## Exercise input
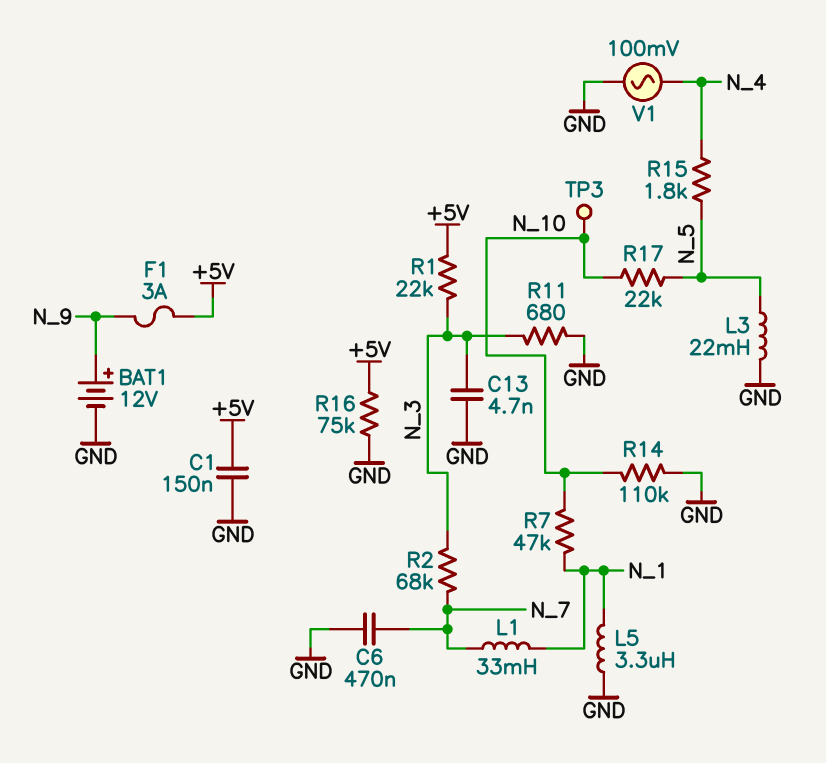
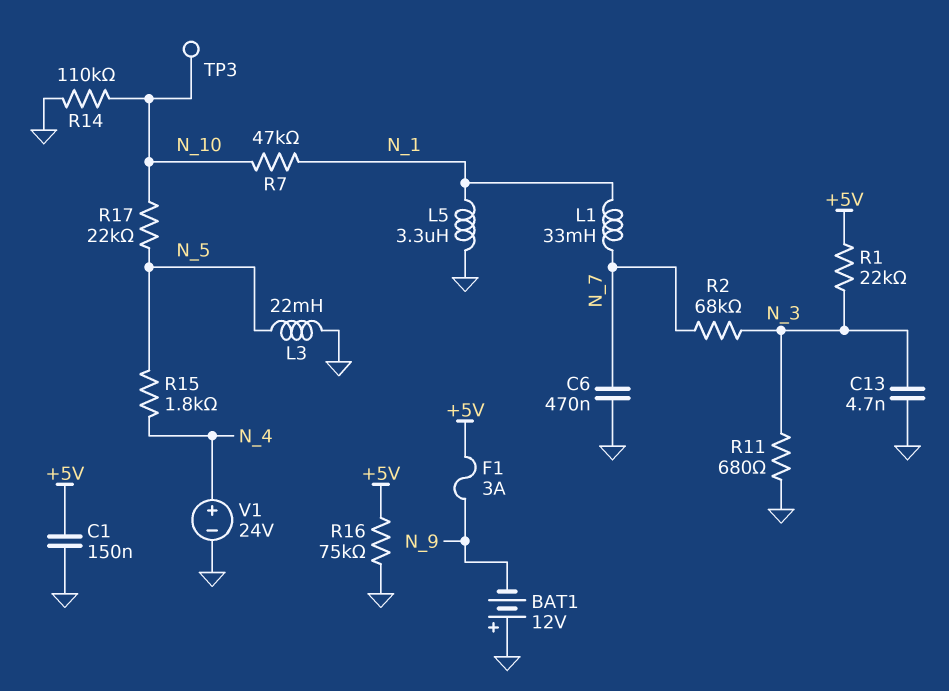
BAT1: 12V (plus N_9, minus GND) -> 12V (plus GND, minus N_9)
V1: AC 100mV (GND, N_4) -> 24V (plus N_4, minus GND)

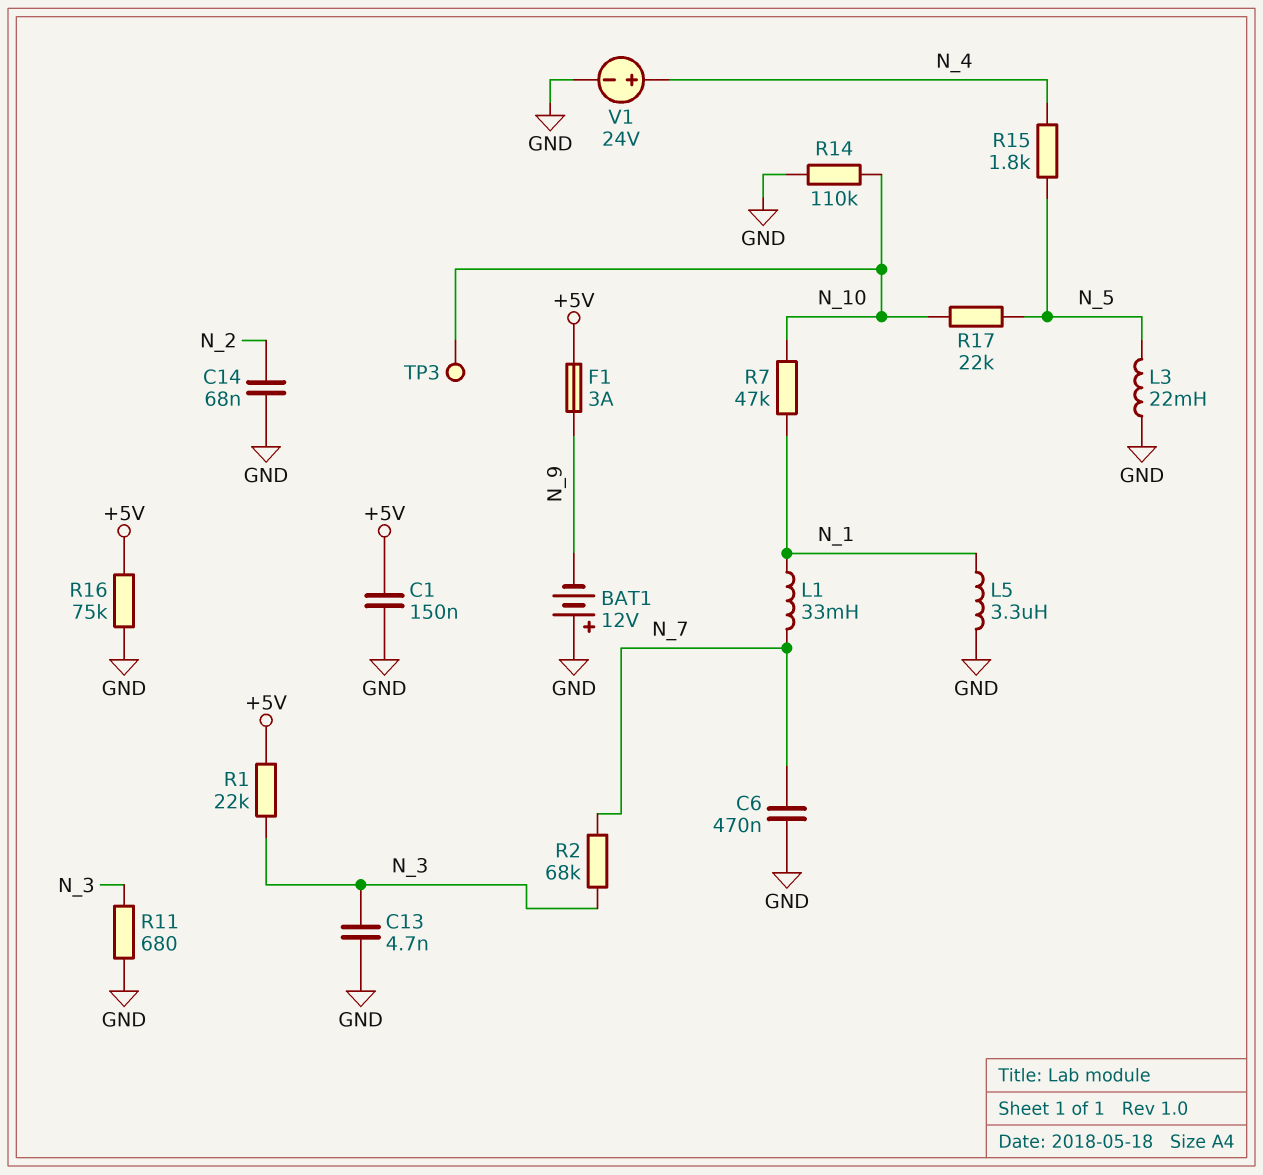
C14: none -> 68nF (GND, N_2)

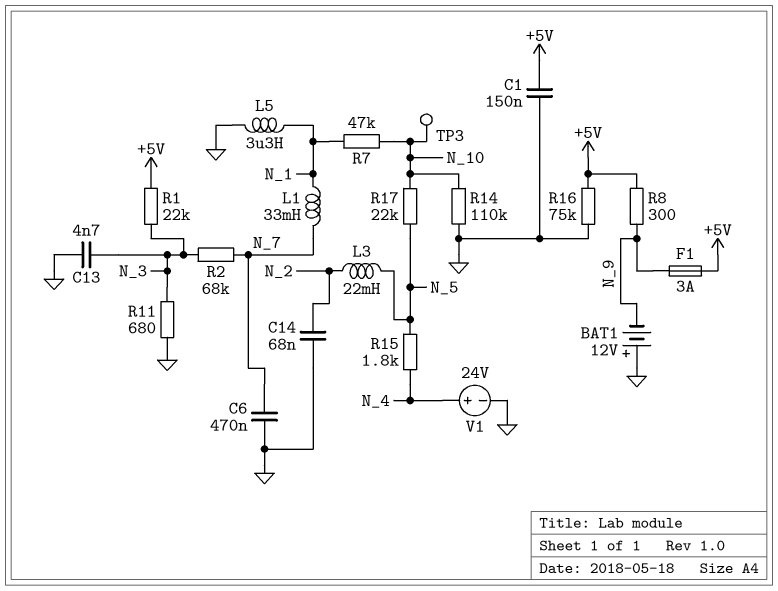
L3: 22mH (GND, N_5) -> 22mH (N_2, N_5)
R8: none -> 300 (+5V, N_9)

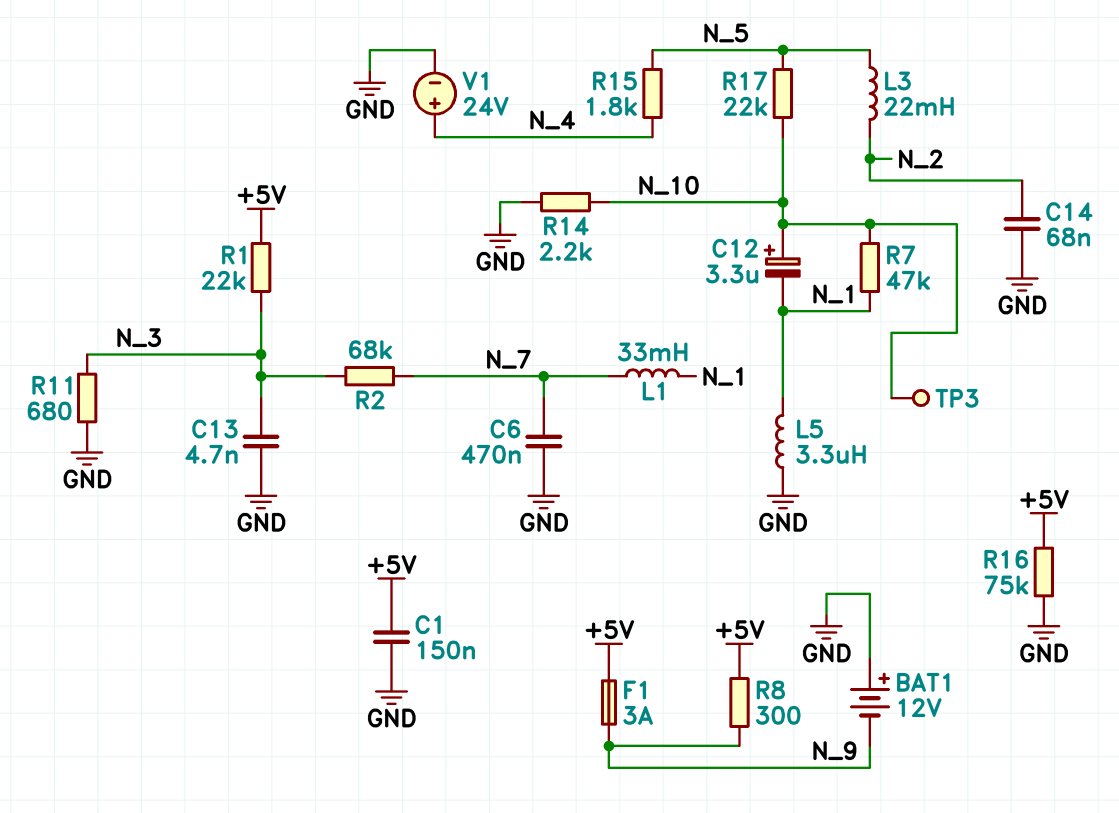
C12: none -> 3.3uF (plus N_10, minus N_1)
R14: 110k (GND, N_10) -> 2.2k (GND, N_10)

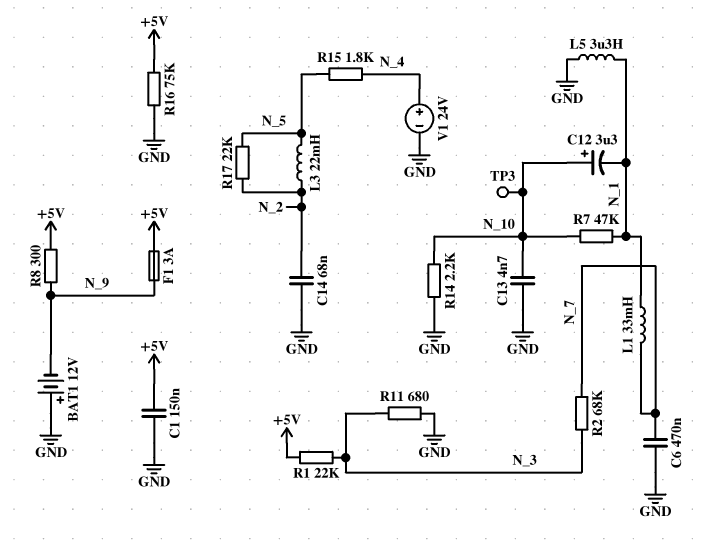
C13: 4.7nF (GND, N_3) -> 4.7nF (GND, N_10)
R17: 22k (N_5, N_10) -> 22k (N_2, N_5)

## Problem statement
Excluding images, return all of the records above word for word.

## Your solution
BAT1: 12V (plus N_9, minus GND) -> 12V (plus GND, minus N_9)
V1: AC 100mV (GND, N_4) -> 24V (plus N_4, minus GND)

C14: none -> 68nF (GND, N_2)

L3: 22mH (GND, N_5) -> 22mH (N_2, N_5)
R8: none -> 300 (+5V, N_9)

C12: none -> 3.3uF (plus N_10, minus N_1)
R14: 110k (GND, N_10) -> 2.2k (GND, N_10)

C13: 4.7nF (GND, N_3) -> 4.7nF (GND, N_10)
R17: 22k (N_5, N_10) -> 22k (N_2, N_5)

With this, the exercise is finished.